_RECORDS SHOWN_
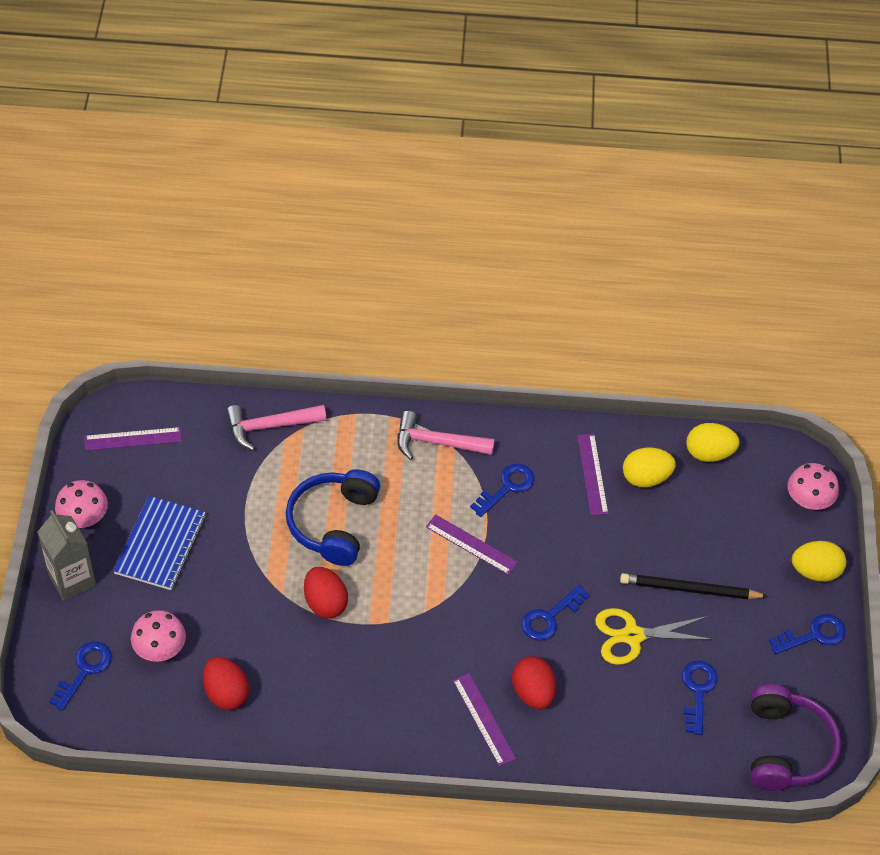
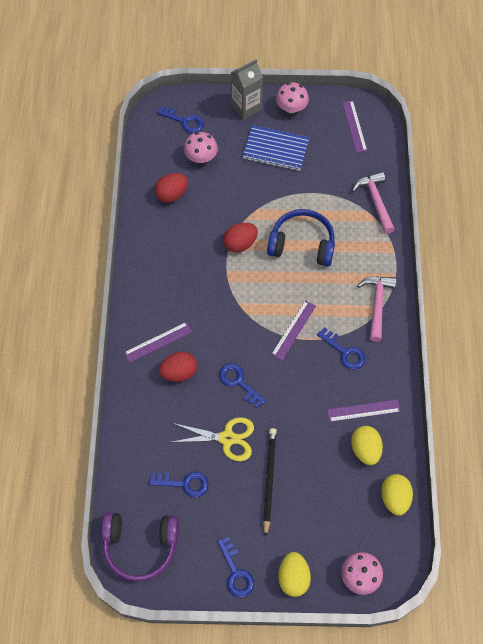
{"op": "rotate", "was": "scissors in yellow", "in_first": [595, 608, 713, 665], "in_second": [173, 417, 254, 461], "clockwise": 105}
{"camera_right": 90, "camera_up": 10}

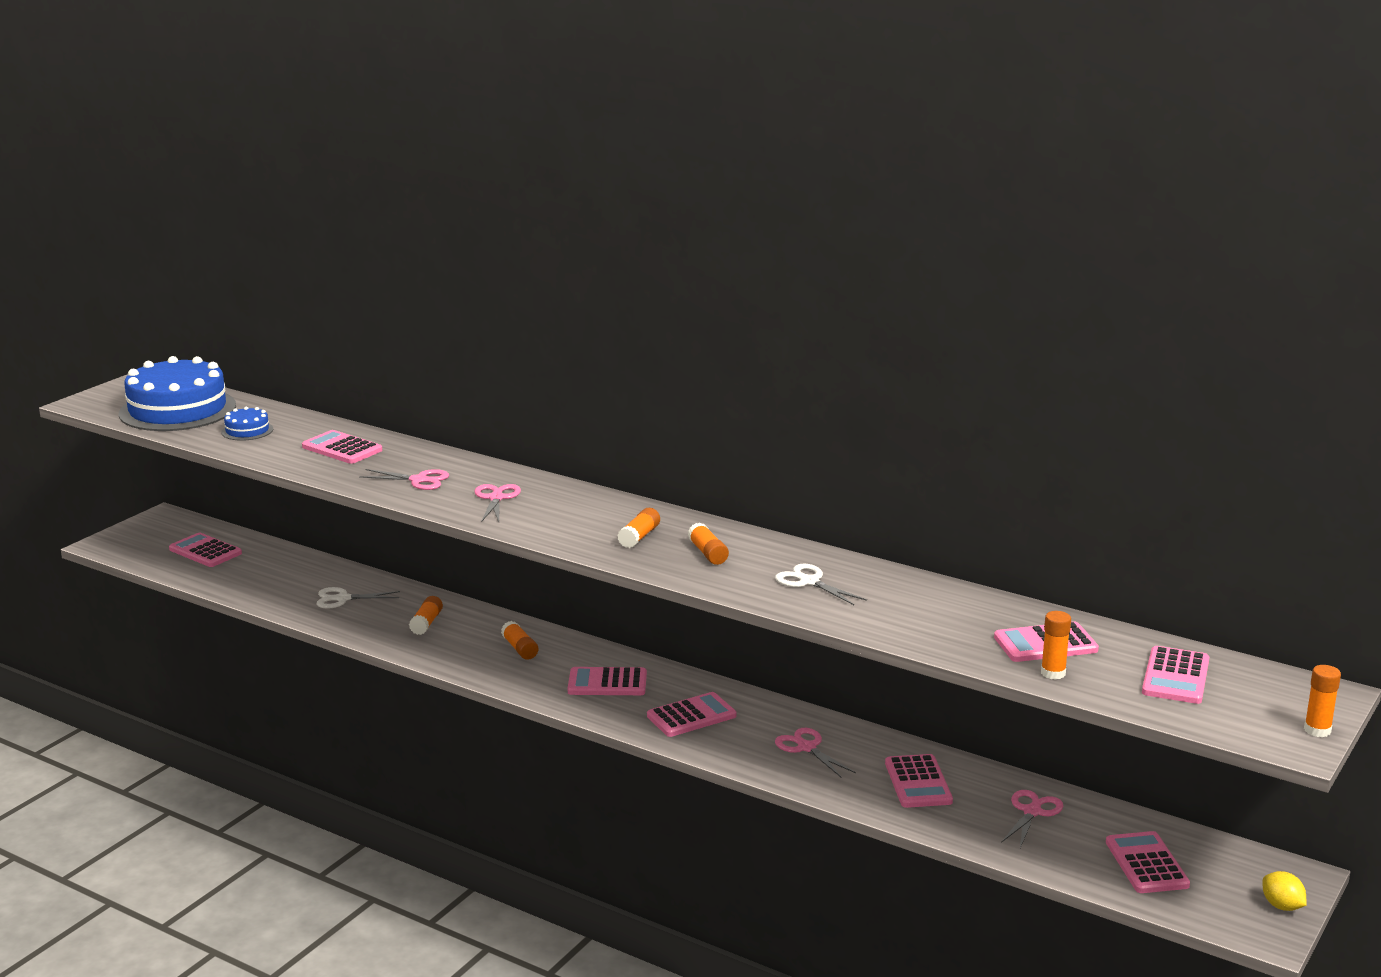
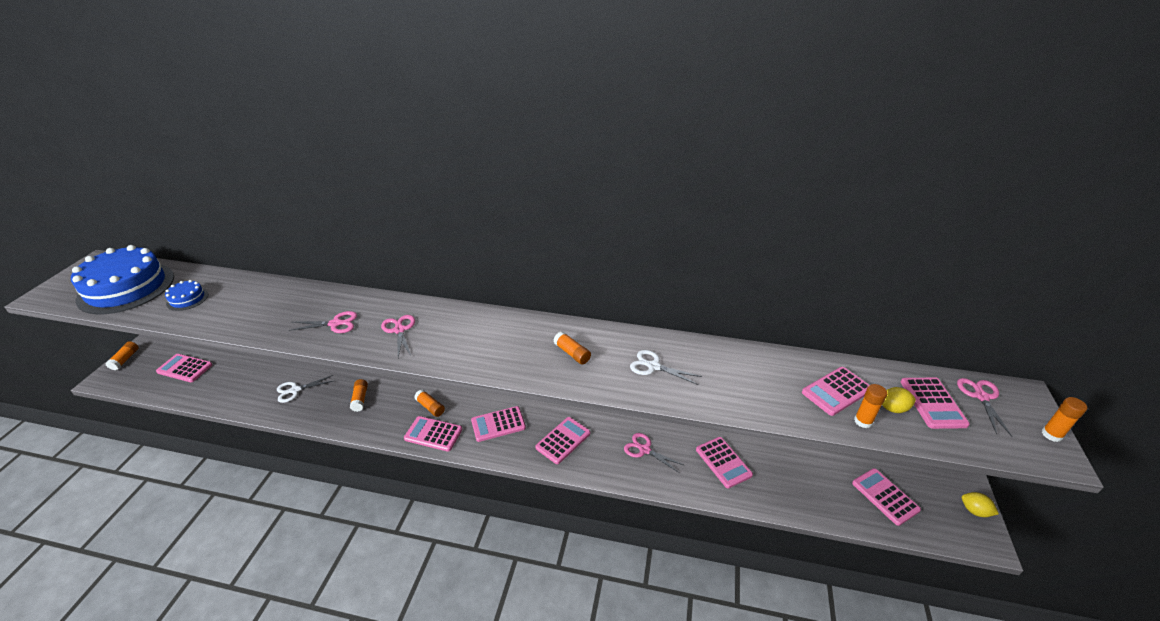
{"op": "move", "was": "calculator in pink", "in_first": [302, 430, 382, 464], "in_second": [404, 416, 462, 452]}
{"op": "move", "was": "glue stick in orange", "in_first": [617, 508, 660, 548], "in_second": [106, 341, 139, 370]}
{"op": "move", "was": "scissors in pink", "in_first": [1001, 790, 1063, 848], "in_second": [957, 378, 1012, 436]}
{"op": "insert", "now": "lemon in yellow", "in_second": [882, 387, 916, 413]}
{"camera_right": -20, "camera_up": 15}

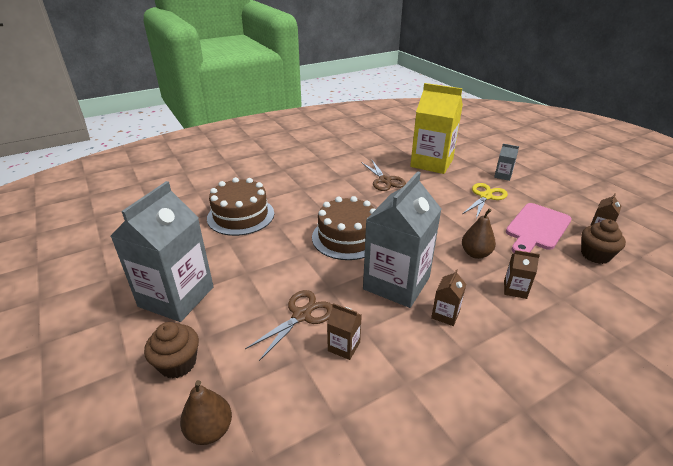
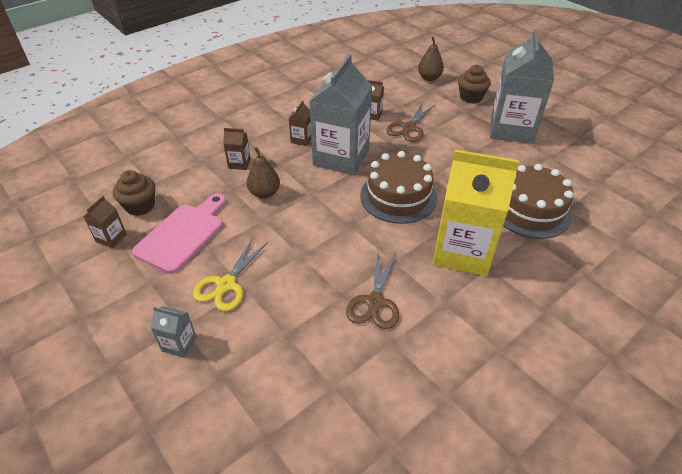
{"op": "move", "was": "carton in yellow", "in_first": [410, 83, 463, 174], "in_second": [433, 149, 519, 276]}
{"op": "rotate", "was": "scissors in brown", "in_first": [361, 160, 406, 191], "in_second": [346, 252, 399, 329], "clockwise": -135}
{"camera_right": 170, "camera_up": 10}

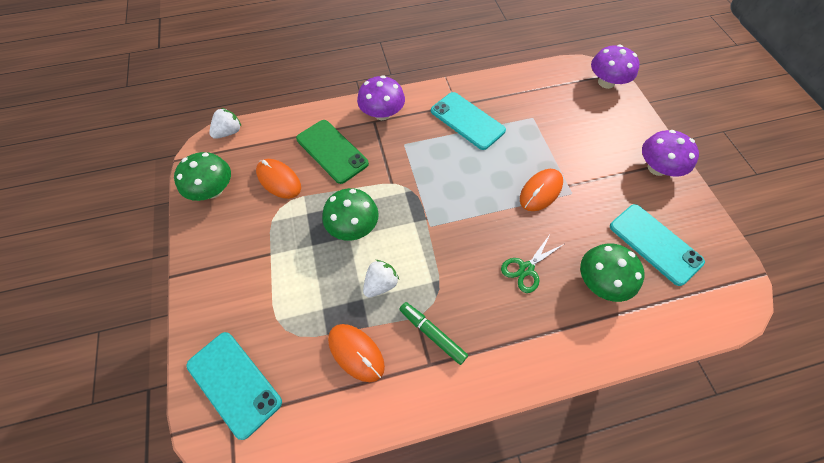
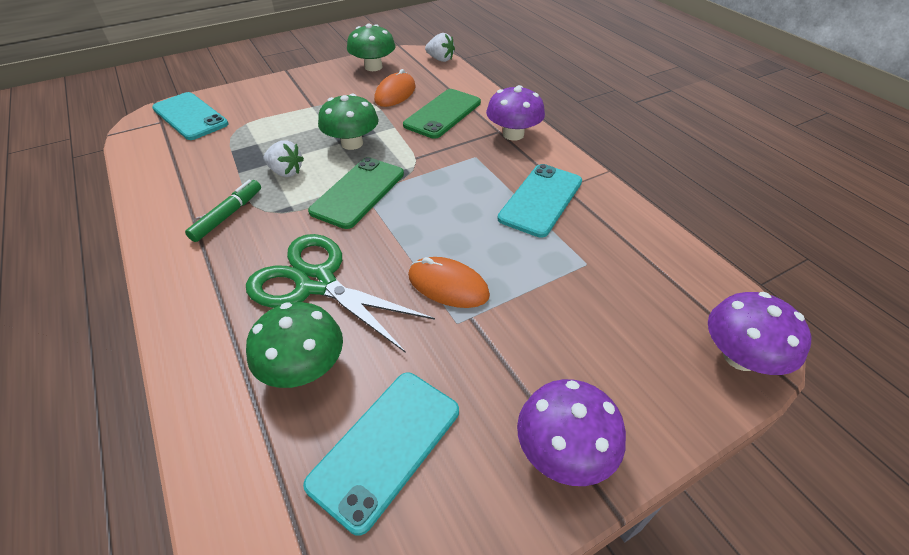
{"op": "resize", "was": "scissors in green", "in_first": [501, 233, 564, 293], "in_second": [246, 234, 435, 353], "ratio": 1.89}
{"op": "delete", "was": "mouse in orange", "in_first": [328, 324, 385, 382]}
{"op": "rotate", "was": "phone in turquoise", "in_first": [186, 332, 282, 440], "in_second": [152, 92, 229, 140], "clockwise": -75}
{"op": "insert", "now": "phone in green", "in_second": [308, 157, 404, 229]}
{"camera_right": 75, "camera_up": -15}

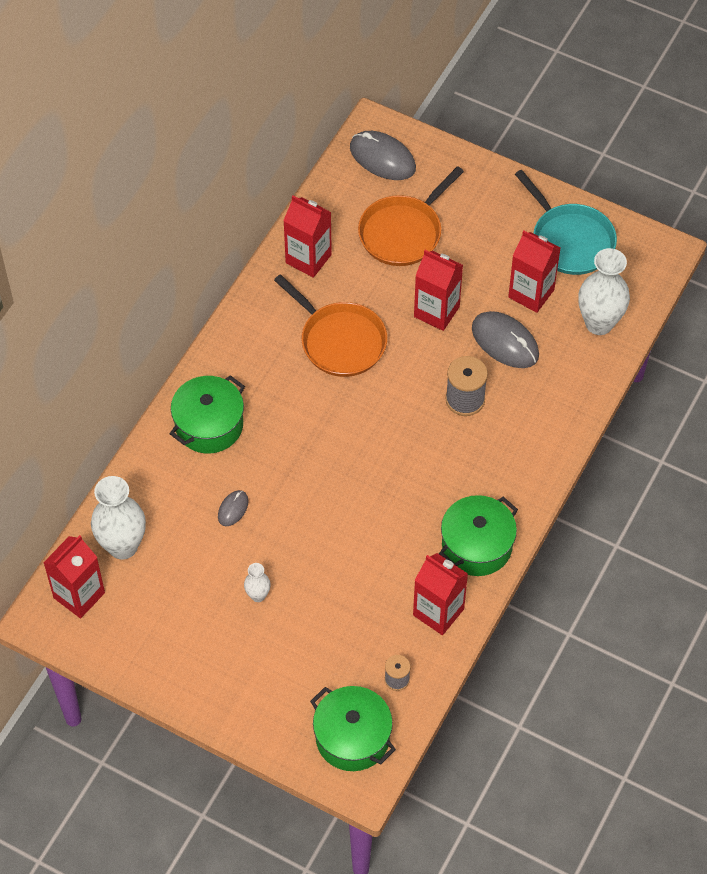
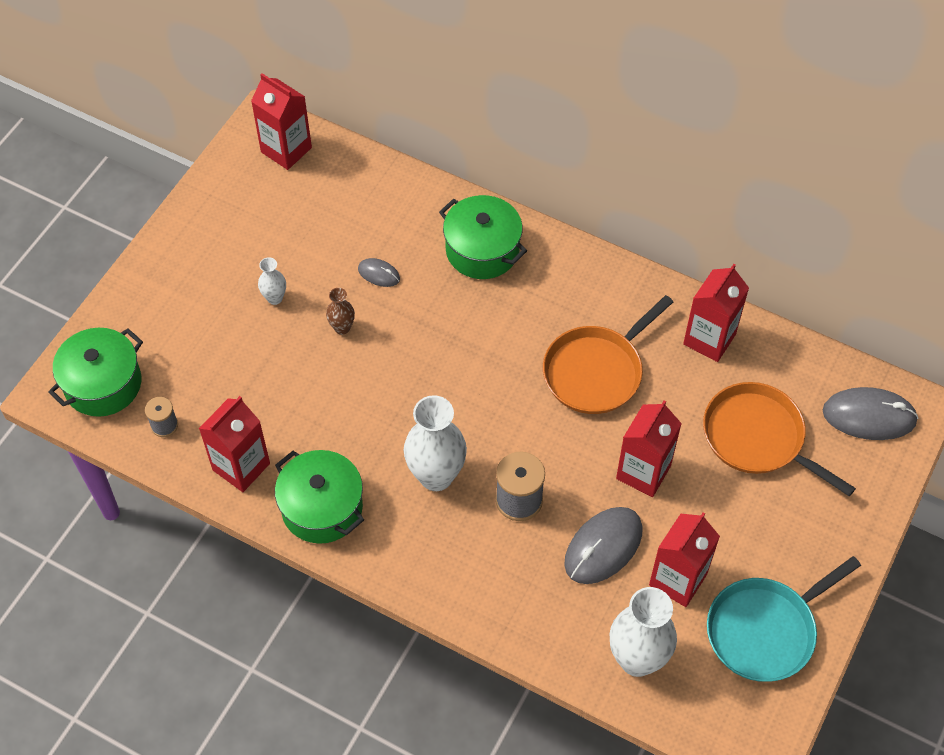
{"op": "rotate", "was": "mouse in grey", "in_first": [350, 131, 416, 180], "in_second": [823, 387, 918, 440], "clockwise": 60}
{"op": "move", "was": "vase in white", "in_first": [91, 476, 146, 560], "in_second": [404, 395, 467, 491]}
{"op": "insert", "now": "vase in brown", "in_second": [326, 288, 355, 335]}
{"camera_right": 90, "camera_up": 0}

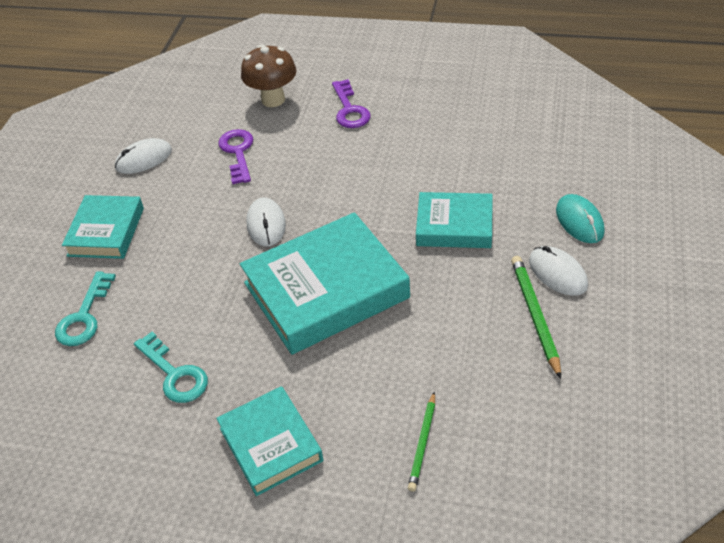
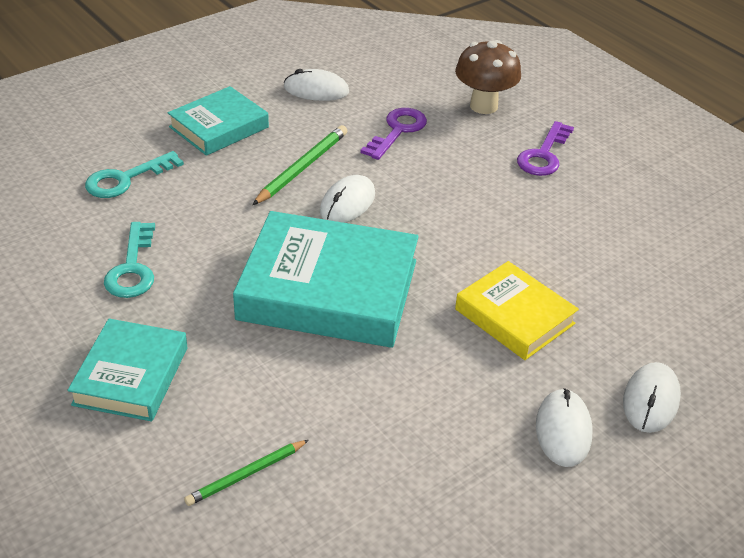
{"op": "recolor", "was": "book in turquoise", "now": "book in yellow", "in_first": [416, 192, 493, 248], "in_second": [455, 261, 579, 360]}
{"op": "recolor", "was": "mouse in turquoise", "now": "mouse in white", "in_first": [556, 194, 605, 243], "in_second": [623, 362, 681, 433]}
{"op": "move", "was": "pencil in green", "in_first": [511, 256, 561, 379], "in_second": [252, 125, 347, 205]}
{"camera_right": 35, "camera_up": -5}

_WHAT IS NEEDED_
Return each line of the material exactly as written; exclude the pictures.

_PROBLEM SOLUTION_
{"op": "rotate", "was": "scissors in yellow", "in_first": [595, 608, 713, 665], "in_second": [173, 417, 254, 461], "clockwise": 105}
{"camera_right": 90, "camera_up": 10}

{"op": "move", "was": "calculator in pink", "in_first": [302, 430, 382, 464], "in_second": [404, 416, 462, 452]}
{"op": "move", "was": "glue stick in orange", "in_first": [617, 508, 660, 548], "in_second": [106, 341, 139, 370]}
{"op": "move", "was": "scissors in pink", "in_first": [1001, 790, 1063, 848], "in_second": [957, 378, 1012, 436]}
{"op": "insert", "now": "lemon in yellow", "in_second": [882, 387, 916, 413]}
{"camera_right": -20, "camera_up": 15}

{"op": "move", "was": "carton in yellow", "in_first": [410, 83, 463, 174], "in_second": [433, 149, 519, 276]}
{"op": "rotate", "was": "scissors in brown", "in_first": [361, 160, 406, 191], "in_second": [346, 252, 399, 329], "clockwise": -135}
{"camera_right": 170, "camera_up": 10}

{"op": "resize", "was": "scissors in green", "in_first": [501, 233, 564, 293], "in_second": [246, 234, 435, 353], "ratio": 1.89}
{"op": "delete", "was": "mouse in orange", "in_first": [328, 324, 385, 382]}
{"op": "rotate", "was": "phone in turquoise", "in_first": [186, 332, 282, 440], "in_second": [152, 92, 229, 140], "clockwise": -75}
{"op": "insert", "now": "phone in green", "in_second": [308, 157, 404, 229]}
{"camera_right": 75, "camera_up": -15}

{"op": "rotate", "was": "mouse in grey", "in_first": [350, 131, 416, 180], "in_second": [823, 387, 918, 440], "clockwise": 60}
{"op": "move", "was": "vase in white", "in_first": [91, 476, 146, 560], "in_second": [404, 395, 467, 491]}
{"op": "insert", "now": "vase in brown", "in_second": [326, 288, 355, 335]}
{"camera_right": 90, "camera_up": 0}

{"op": "recolor", "was": "book in turquoise", "now": "book in yellow", "in_first": [416, 192, 493, 248], "in_second": [455, 261, 579, 360]}
{"op": "recolor", "was": "mouse in turquoise", "now": "mouse in white", "in_first": [556, 194, 605, 243], "in_second": [623, 362, 681, 433]}
{"op": "move", "was": "pencil in green", "in_first": [511, 256, 561, 379], "in_second": [252, 125, 347, 205]}
{"camera_right": 35, "camera_up": -5}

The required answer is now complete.